#### AIM OF THE TASK:
Print the entries from the first one through the line containing "purple star at (485, 981): moved", both included, reproducing each line exactly.

#### THE RECORDS:
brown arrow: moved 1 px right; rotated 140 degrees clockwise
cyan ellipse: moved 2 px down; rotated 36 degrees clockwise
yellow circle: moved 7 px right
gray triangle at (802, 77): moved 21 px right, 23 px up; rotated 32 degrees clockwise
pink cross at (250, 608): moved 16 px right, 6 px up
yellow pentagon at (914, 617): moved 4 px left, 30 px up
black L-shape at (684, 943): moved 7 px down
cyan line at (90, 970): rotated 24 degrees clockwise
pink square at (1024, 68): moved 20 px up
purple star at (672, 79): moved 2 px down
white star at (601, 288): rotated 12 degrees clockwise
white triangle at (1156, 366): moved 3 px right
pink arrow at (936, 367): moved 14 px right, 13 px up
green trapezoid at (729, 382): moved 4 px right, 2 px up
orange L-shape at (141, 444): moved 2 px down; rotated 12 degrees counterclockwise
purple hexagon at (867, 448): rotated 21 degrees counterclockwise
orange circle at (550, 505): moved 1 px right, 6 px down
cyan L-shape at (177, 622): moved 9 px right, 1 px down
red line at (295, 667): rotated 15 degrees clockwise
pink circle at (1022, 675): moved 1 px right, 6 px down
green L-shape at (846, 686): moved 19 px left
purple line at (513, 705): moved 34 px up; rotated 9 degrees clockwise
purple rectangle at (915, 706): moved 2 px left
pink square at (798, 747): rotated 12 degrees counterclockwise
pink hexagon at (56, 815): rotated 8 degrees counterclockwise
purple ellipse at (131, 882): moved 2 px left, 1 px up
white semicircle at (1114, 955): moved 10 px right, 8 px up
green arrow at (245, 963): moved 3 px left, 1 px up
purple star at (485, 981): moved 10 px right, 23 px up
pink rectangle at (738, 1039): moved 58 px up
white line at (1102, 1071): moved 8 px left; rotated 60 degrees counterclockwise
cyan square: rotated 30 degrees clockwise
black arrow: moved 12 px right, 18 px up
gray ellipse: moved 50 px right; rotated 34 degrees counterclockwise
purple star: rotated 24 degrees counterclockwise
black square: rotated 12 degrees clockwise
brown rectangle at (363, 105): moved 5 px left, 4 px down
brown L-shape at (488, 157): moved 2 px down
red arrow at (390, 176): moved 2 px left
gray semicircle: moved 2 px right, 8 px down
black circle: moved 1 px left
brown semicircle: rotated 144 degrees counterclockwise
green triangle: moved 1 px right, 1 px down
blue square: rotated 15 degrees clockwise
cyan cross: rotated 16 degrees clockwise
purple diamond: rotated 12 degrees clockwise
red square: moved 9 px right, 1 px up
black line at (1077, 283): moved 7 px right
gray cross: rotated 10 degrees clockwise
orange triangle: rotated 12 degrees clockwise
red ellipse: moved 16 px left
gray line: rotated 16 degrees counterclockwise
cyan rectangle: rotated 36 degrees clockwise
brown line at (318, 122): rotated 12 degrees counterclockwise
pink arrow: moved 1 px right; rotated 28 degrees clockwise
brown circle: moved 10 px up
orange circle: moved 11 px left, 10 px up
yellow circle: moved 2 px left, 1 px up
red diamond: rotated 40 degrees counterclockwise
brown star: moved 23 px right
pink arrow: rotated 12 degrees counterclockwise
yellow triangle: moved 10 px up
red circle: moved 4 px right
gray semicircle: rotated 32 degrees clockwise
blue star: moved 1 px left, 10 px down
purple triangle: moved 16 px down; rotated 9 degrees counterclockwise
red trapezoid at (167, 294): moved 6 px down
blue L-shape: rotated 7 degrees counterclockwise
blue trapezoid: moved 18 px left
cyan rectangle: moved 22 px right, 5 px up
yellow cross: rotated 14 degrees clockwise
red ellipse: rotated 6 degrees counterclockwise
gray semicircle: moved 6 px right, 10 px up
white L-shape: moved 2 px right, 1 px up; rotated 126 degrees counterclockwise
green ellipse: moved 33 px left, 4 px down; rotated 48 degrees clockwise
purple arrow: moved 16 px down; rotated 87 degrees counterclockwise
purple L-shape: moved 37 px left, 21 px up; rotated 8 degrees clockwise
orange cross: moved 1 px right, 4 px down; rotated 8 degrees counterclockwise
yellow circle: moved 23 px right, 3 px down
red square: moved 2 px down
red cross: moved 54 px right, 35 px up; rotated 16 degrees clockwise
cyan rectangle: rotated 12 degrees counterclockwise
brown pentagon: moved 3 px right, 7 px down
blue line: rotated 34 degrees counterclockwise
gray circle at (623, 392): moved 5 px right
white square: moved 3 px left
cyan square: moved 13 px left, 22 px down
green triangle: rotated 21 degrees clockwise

#### SOLUTION TO THE PROBLEM:
brown arrow: moved 1 px right; rotated 140 degrees clockwise
cyan ellipse: moved 2 px down; rotated 36 degrees clockwise
yellow circle: moved 7 px right
gray triangle at (802, 77): moved 21 px right, 23 px up; rotated 32 degrees clockwise
pink cross at (250, 608): moved 16 px right, 6 px up
yellow pentagon at (914, 617): moved 4 px left, 30 px up
black L-shape at (684, 943): moved 7 px down
cyan line at (90, 970): rotated 24 degrees clockwise
pink square at (1024, 68): moved 20 px up
purple star at (672, 79): moved 2 px down
white star at (601, 288): rotated 12 degrees clockwise
white triangle at (1156, 366): moved 3 px right
pink arrow at (936, 367): moved 14 px right, 13 px up
green trapezoid at (729, 382): moved 4 px right, 2 px up
orange L-shape at (141, 444): moved 2 px down; rotated 12 degrees counterclockwise
purple hexagon at (867, 448): rotated 21 degrees counterclockwise
orange circle at (550, 505): moved 1 px right, 6 px down
cyan L-shape at (177, 622): moved 9 px right, 1 px down
red line at (295, 667): rotated 15 degrees clockwise
pink circle at (1022, 675): moved 1 px right, 6 px down
green L-shape at (846, 686): moved 19 px left
purple line at (513, 705): moved 34 px up; rotated 9 degrees clockwise
purple rectangle at (915, 706): moved 2 px left
pink square at (798, 747): rotated 12 degrees counterclockwise
pink hexagon at (56, 815): rotated 8 degrees counterclockwise
purple ellipse at (131, 882): moved 2 px left, 1 px up
white semicircle at (1114, 955): moved 10 px right, 8 px up
green arrow at (245, 963): moved 3 px left, 1 px up
purple star at (485, 981): moved 10 px right, 23 px up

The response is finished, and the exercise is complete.